### [Exercise instructions]
A single number is expected: the count of lines in the records below that contain "cyan".

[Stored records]
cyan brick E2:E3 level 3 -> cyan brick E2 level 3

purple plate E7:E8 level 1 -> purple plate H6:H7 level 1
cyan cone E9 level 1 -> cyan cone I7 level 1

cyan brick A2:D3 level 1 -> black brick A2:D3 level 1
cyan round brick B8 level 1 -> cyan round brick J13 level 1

### [Solved problem]
4